[Opening Task data section]

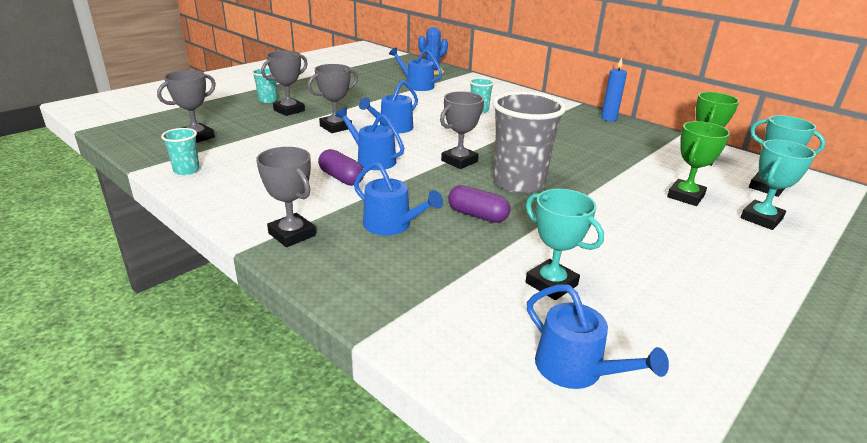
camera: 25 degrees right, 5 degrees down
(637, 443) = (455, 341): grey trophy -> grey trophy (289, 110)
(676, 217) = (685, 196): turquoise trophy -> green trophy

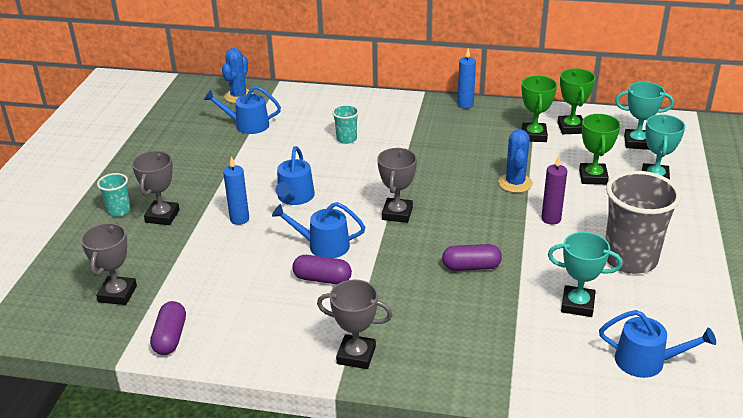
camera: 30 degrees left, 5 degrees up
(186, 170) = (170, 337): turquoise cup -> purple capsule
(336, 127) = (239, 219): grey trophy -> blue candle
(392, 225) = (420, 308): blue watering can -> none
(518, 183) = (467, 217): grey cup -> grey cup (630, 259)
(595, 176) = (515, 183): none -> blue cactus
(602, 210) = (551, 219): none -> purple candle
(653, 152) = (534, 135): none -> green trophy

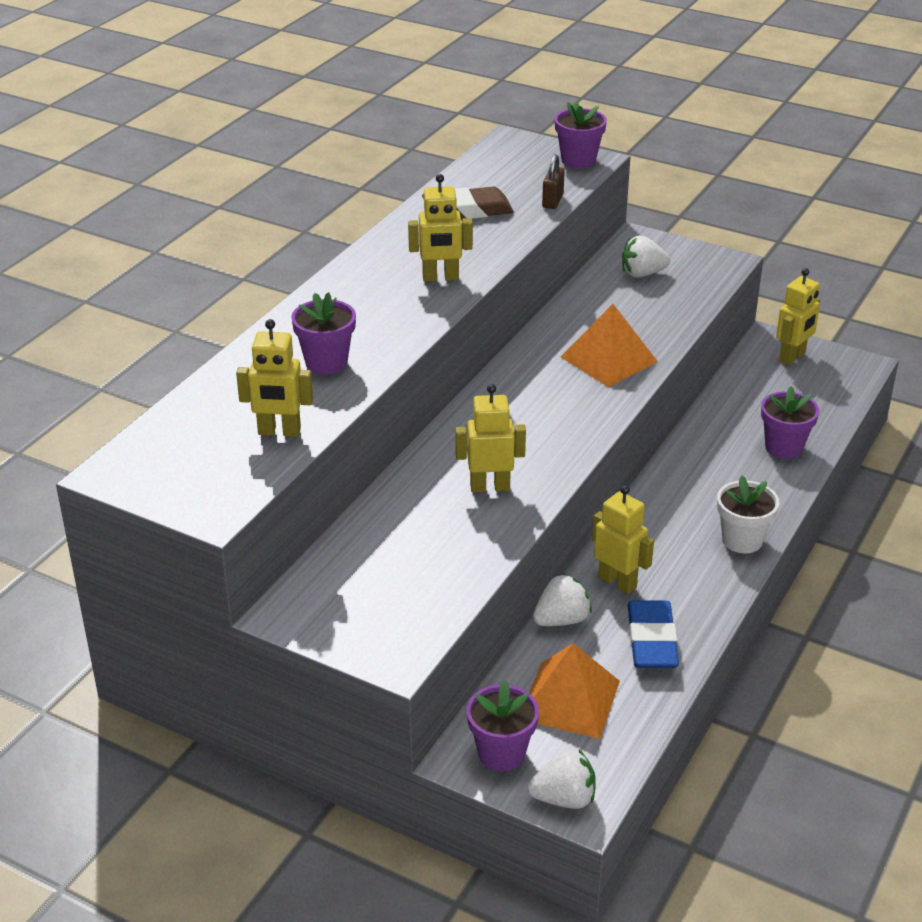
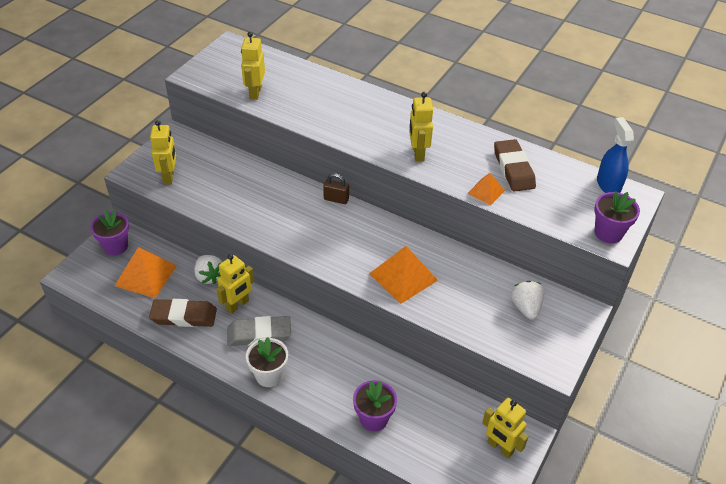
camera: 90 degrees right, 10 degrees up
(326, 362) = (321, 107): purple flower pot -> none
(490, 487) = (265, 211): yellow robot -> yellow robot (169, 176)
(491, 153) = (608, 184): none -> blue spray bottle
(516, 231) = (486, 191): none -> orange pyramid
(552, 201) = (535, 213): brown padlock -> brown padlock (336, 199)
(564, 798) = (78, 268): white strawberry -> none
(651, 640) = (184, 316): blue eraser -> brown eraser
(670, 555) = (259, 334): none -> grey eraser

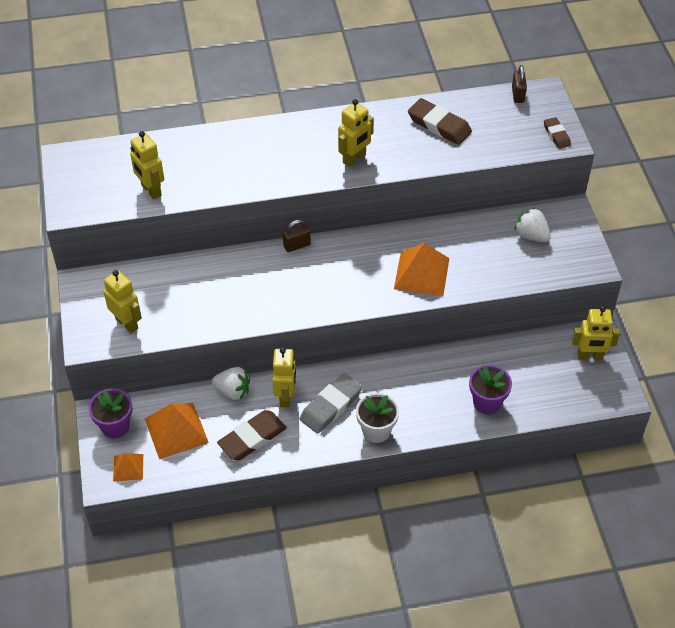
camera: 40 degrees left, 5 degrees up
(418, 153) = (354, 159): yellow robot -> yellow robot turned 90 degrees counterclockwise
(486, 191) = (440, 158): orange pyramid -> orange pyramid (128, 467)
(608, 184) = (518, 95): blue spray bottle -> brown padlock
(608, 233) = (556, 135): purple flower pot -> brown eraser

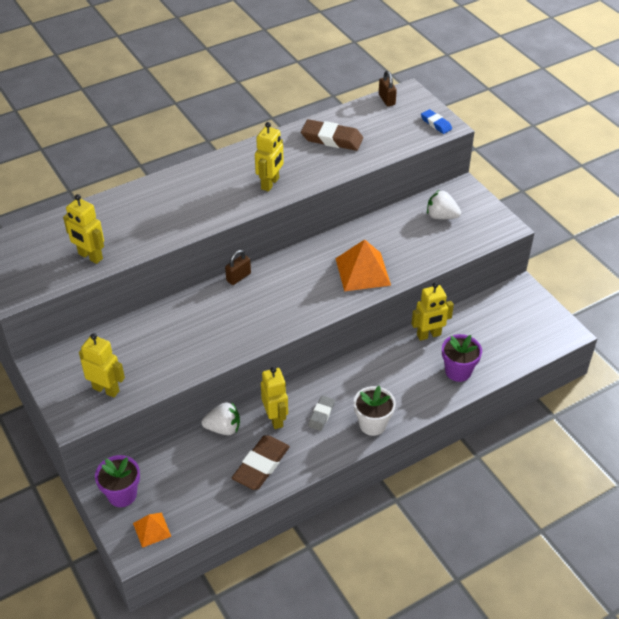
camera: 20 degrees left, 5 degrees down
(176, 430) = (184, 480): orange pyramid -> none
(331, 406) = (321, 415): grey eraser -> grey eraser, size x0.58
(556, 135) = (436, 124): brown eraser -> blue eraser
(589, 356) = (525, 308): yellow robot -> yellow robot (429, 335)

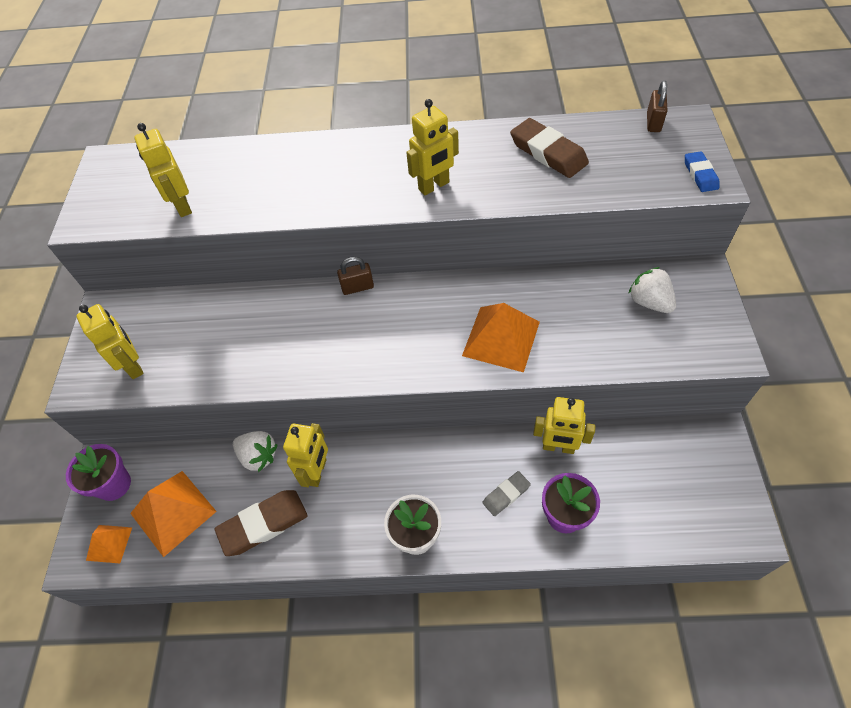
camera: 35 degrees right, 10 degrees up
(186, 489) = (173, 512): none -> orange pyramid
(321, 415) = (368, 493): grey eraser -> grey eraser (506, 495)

[Closing Task data section]

Search the entries for "purple" and copy out each line that has it.

**Response to this task**
(186, 170) = (170, 337): turquoise cup -> purple capsule
(602, 210) = (551, 219): none -> purple candle
(326, 362) = (321, 107): purple flower pot -> none
(608, 233) = (556, 135): purple flower pot -> brown eraser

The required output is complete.